BEGIN Data below
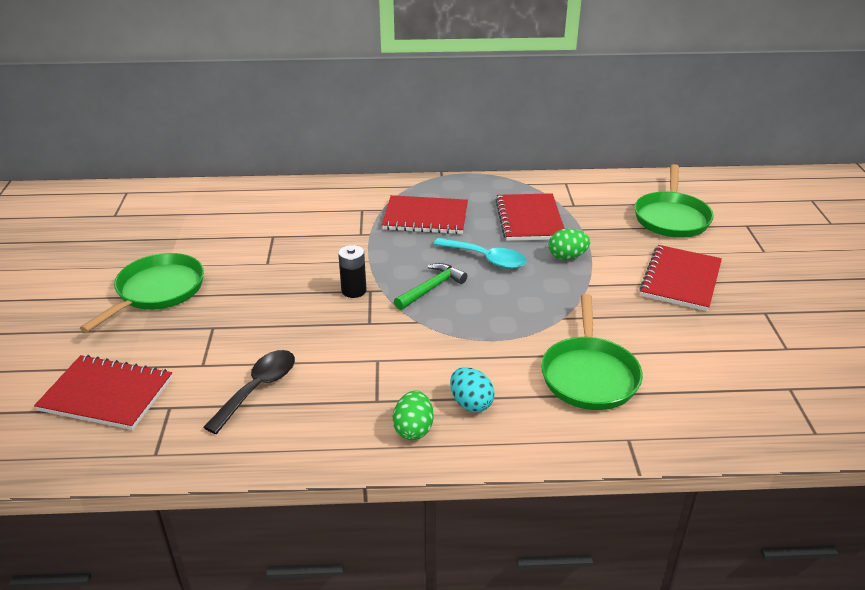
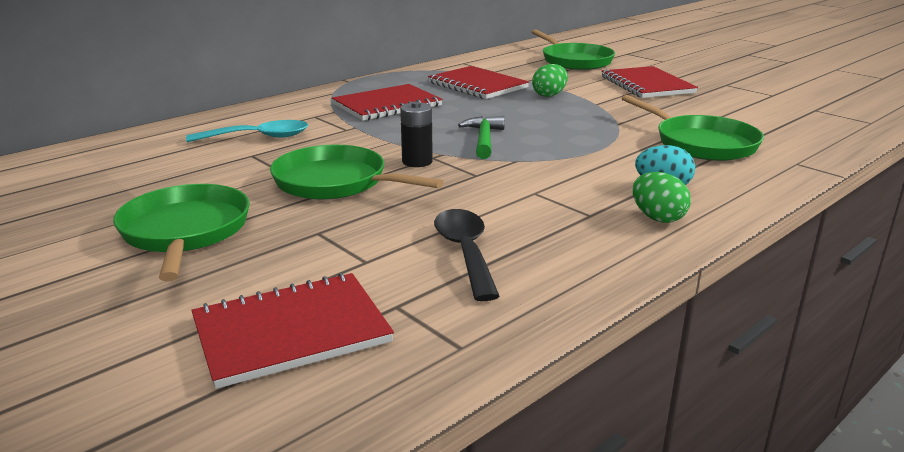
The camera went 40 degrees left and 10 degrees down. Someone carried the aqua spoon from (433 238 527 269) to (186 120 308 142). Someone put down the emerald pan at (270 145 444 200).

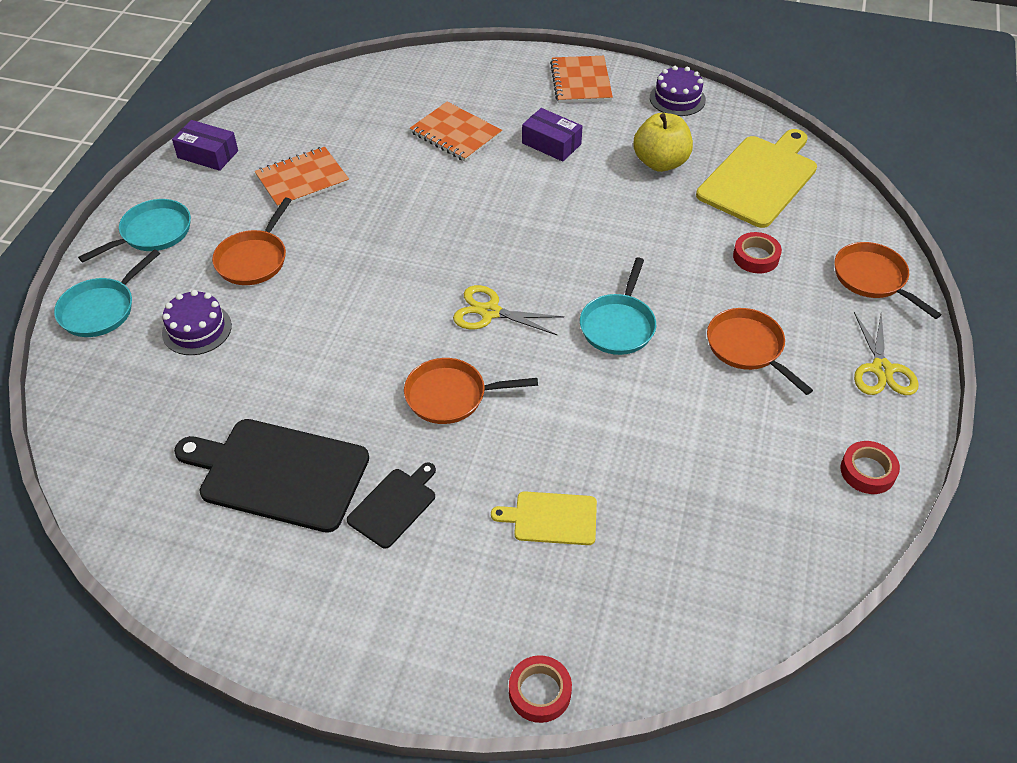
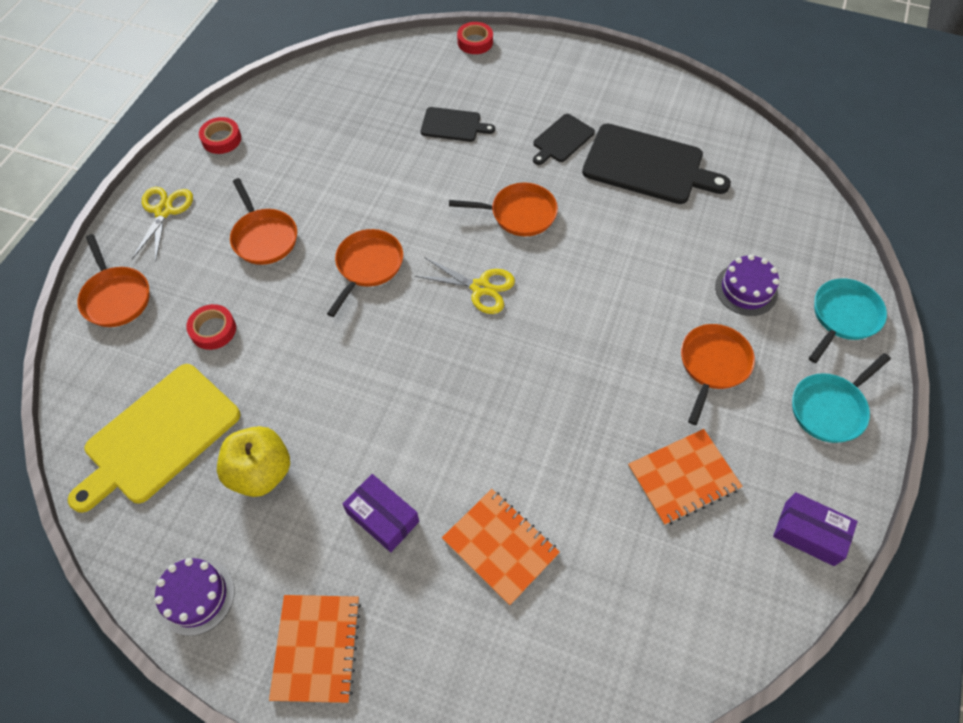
The camera went 175 degrees left and 10 degrees up. Someone repainted the bright yellow cutting board at (491 491 597 545), which became the ebony cutting board at (421 107 495 142). Someone repainted the aqua pan at (580 258 656 355), which became the bright orange pan at (327 229 403 317).

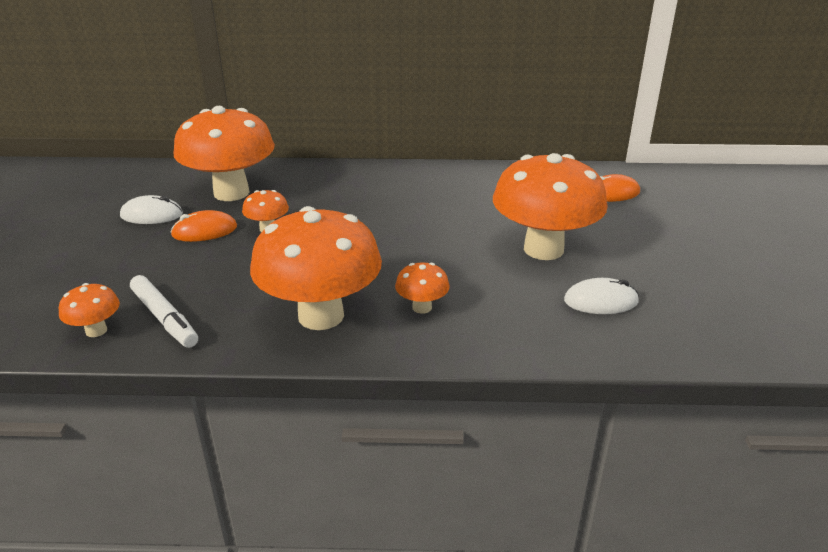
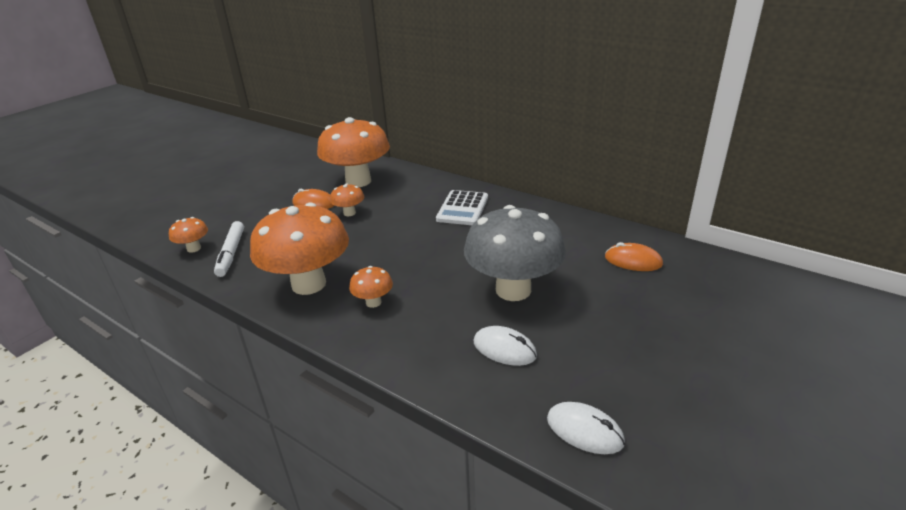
The camera went 35 degrees right and 0 degrees up. Someone carried the pure white computer mouse from (120 195 183 224) to (547 402 625 454). Someone repainted the bright orange toadstool at (493 153 608 260), which became the gray toadstool at (464 205 566 301). Someone put down the pure white pocket calculator at (436 190 488 225).

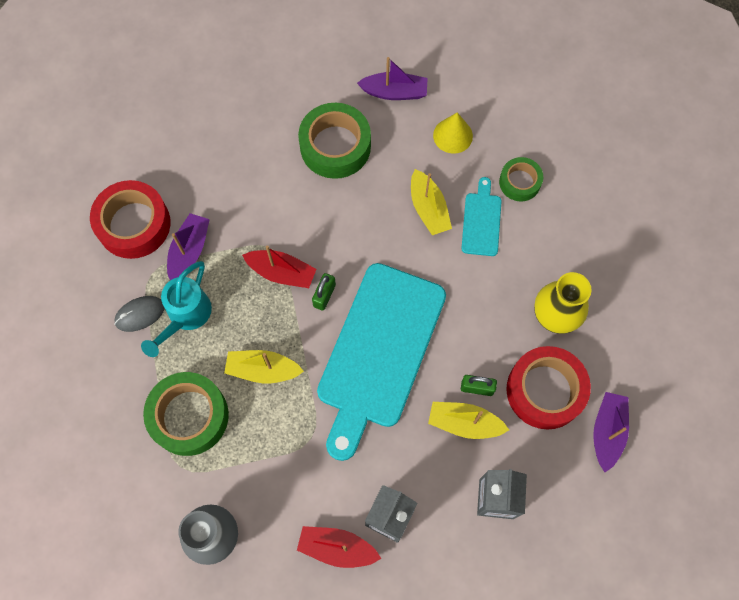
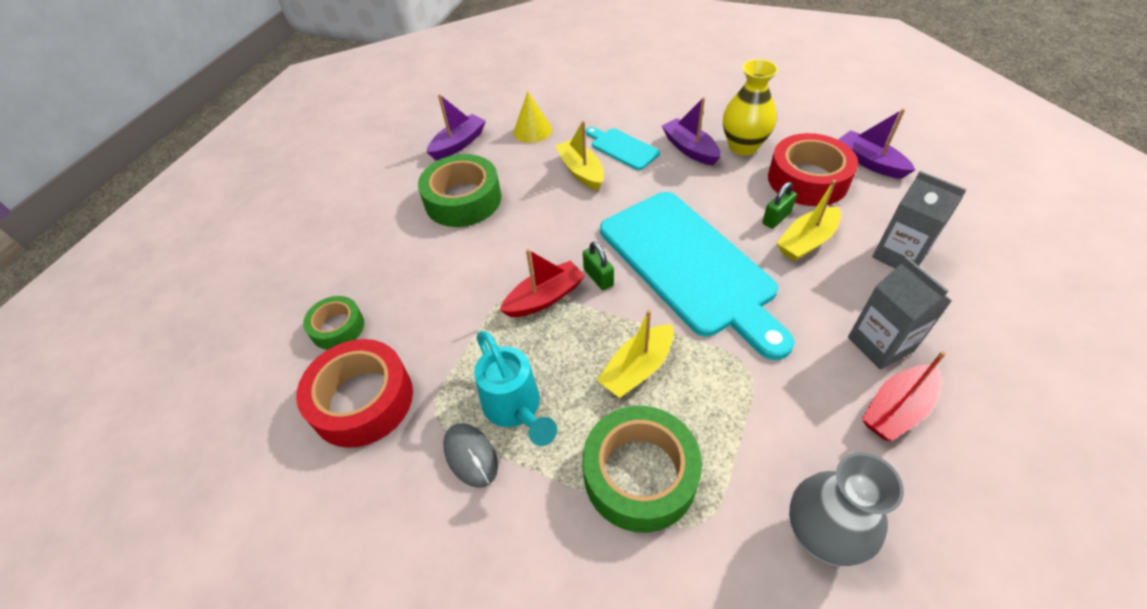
The camera went 50 degrees left and 20 degrees down. Someone rotated the gray computer mouse at (114 296 165 332) by 45 degrees counterclockwise. Someone carried the violet sailboat from (167 213 210 281) to (662 97 721 166). Someone rotated the bright yellow sailboat at (411 169 452 235) by 135 degrees counterclockwise. Someone carried the emerald sticky tape from (499 157 543 201) to (303 296 364 350).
END Data below
§ Work task
Find how many lines in the material hold the word "aqua" and state that number alone.

§ Expected answer
2